To do
Only lines containing "grey" belong in the answer, each copied from the entries below.

Given information Block Start

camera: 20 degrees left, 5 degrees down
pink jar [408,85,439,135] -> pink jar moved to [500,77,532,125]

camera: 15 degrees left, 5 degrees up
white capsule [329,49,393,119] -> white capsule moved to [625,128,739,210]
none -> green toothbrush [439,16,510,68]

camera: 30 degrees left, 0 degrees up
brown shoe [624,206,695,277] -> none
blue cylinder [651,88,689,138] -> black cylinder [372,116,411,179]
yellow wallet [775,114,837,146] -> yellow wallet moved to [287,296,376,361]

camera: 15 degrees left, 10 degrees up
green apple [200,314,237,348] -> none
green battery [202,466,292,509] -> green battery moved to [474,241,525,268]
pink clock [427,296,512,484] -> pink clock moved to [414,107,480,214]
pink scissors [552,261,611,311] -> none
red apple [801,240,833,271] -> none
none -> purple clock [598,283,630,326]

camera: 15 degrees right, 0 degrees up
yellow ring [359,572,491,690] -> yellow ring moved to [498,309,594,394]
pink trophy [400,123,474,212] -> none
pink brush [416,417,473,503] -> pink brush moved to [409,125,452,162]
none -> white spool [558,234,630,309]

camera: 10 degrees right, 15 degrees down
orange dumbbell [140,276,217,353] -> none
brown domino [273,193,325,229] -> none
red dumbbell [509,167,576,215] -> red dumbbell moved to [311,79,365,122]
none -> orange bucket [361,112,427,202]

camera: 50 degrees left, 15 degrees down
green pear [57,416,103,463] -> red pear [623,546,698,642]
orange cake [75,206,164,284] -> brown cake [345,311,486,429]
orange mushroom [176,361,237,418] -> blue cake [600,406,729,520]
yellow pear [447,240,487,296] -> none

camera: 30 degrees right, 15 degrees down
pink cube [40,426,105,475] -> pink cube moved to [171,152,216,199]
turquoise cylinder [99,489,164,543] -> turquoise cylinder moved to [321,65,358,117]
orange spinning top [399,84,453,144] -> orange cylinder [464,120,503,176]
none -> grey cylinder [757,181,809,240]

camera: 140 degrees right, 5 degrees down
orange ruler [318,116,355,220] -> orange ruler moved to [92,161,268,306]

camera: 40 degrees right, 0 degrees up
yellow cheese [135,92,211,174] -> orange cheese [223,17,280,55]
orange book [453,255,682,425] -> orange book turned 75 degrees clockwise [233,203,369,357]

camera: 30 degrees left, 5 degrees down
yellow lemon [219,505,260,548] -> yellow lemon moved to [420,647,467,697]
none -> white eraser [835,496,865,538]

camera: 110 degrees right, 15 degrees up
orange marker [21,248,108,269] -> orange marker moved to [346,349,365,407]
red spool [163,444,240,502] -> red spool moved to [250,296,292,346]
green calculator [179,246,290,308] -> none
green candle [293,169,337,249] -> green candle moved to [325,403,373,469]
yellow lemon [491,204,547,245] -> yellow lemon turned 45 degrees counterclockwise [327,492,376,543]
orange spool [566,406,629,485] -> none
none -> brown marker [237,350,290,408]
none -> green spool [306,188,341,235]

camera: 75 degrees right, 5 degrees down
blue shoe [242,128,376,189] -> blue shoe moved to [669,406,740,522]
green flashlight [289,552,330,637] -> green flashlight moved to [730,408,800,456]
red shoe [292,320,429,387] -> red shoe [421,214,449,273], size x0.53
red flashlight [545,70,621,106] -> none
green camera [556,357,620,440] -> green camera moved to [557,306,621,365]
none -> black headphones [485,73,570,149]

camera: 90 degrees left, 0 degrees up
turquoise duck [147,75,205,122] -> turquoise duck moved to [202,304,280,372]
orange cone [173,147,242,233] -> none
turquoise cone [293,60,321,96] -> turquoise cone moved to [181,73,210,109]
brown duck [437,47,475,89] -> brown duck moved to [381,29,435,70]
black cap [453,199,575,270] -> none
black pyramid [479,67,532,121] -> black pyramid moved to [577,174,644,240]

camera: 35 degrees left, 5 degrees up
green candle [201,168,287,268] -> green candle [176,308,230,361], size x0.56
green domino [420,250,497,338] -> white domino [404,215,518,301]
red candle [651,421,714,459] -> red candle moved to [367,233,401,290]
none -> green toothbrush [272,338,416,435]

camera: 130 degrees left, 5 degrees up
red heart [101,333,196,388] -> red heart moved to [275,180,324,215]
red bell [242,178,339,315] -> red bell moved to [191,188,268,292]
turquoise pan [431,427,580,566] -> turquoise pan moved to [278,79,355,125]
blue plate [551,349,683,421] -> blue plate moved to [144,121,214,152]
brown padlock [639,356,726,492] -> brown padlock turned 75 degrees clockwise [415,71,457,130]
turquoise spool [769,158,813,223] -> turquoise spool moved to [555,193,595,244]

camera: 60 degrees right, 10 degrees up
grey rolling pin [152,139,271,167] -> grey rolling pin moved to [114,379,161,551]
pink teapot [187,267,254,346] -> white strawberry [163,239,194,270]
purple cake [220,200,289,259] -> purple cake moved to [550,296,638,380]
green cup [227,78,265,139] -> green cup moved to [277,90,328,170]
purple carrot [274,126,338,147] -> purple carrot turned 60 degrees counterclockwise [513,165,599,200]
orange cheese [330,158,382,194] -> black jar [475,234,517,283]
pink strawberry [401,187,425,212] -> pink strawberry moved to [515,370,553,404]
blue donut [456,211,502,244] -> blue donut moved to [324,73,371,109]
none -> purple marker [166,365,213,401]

Given information Block End

Answer
none -> grey cylinder [757,181,809,240]
grey rolling pin [152,139,271,167] -> grey rolling pin moved to [114,379,161,551]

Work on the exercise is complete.